_Records contained in a dataset_
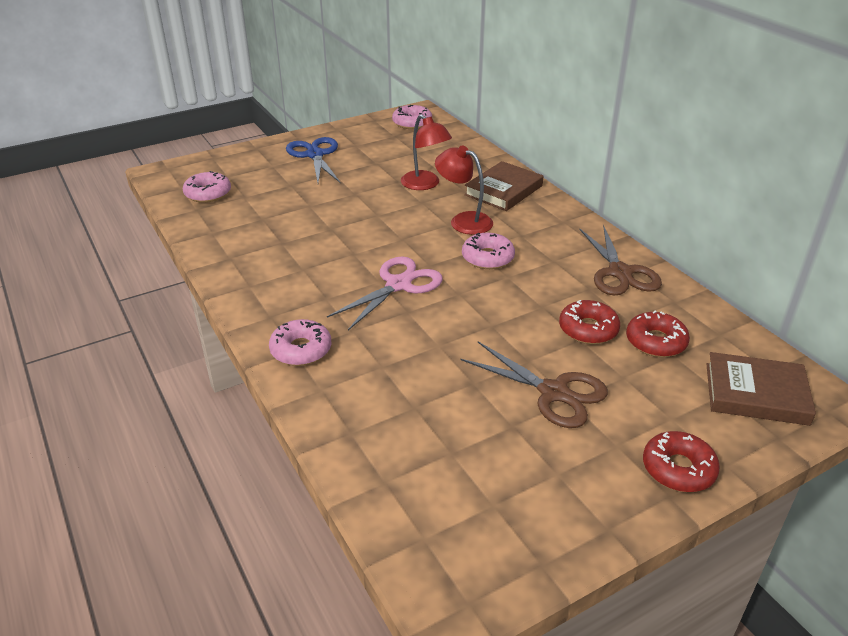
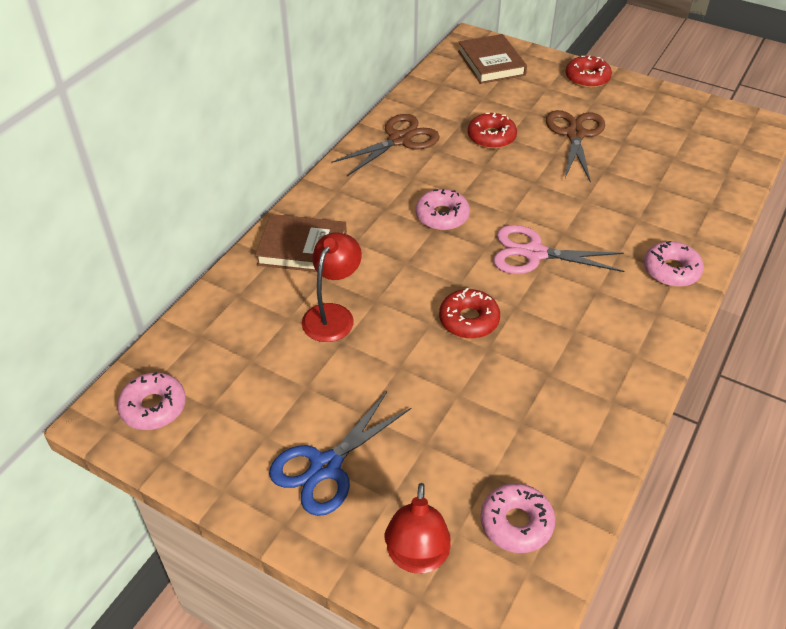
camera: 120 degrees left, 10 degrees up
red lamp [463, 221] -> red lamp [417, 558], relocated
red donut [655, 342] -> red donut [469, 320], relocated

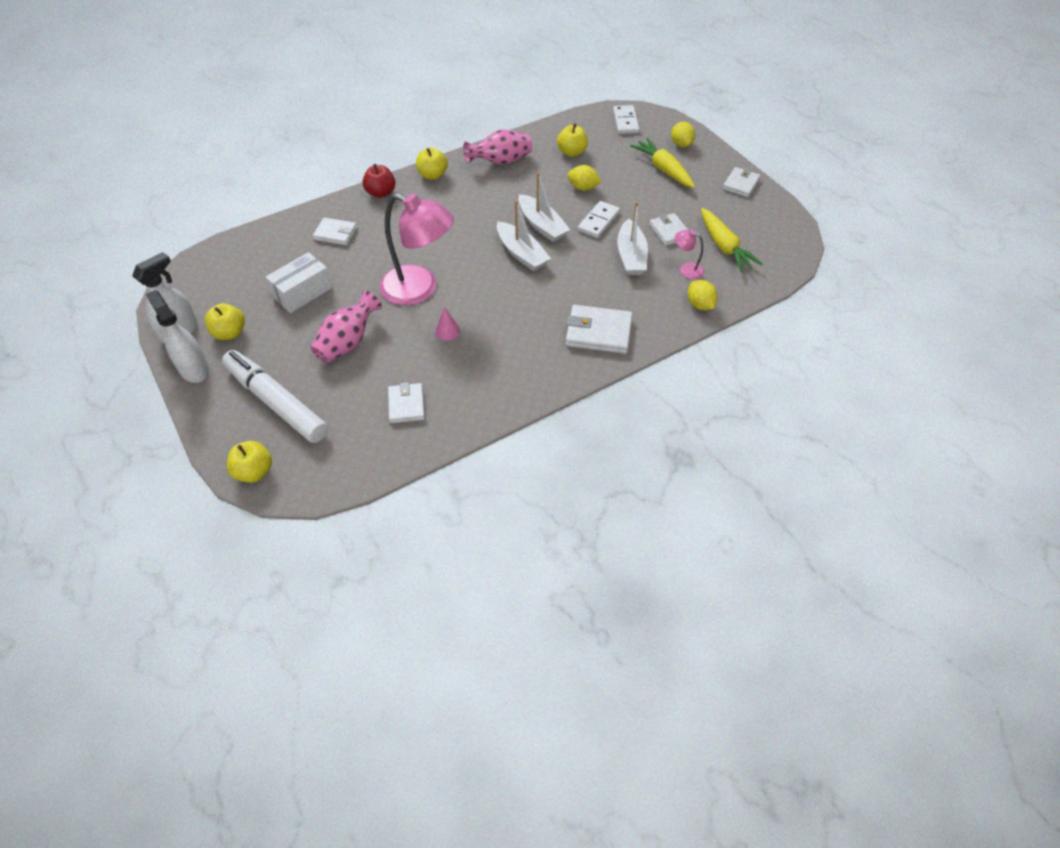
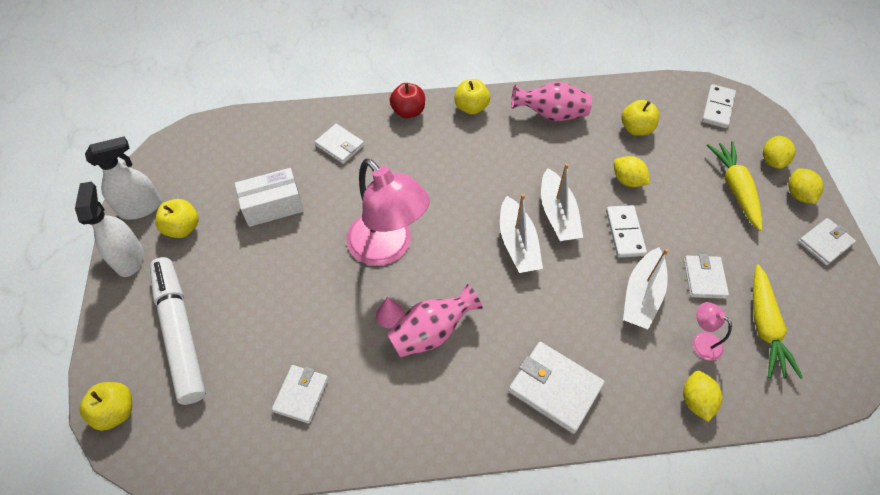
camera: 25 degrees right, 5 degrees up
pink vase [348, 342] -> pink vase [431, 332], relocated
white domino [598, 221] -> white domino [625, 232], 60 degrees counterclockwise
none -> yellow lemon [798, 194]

_Exercise_
The records above should be retyped in full and exactly; omit the pictures.

_Task result_
camera: 120 degrees left, 10 degrees up
red lamp [463, 221] -> red lamp [417, 558], relocated
red donut [655, 342] -> red donut [469, 320], relocated

camera: 25 degrees right, 5 degrees up
pink vase [348, 342] -> pink vase [431, 332], relocated
white domino [598, 221] -> white domino [625, 232], 60 degrees counterclockwise
none -> yellow lemon [798, 194]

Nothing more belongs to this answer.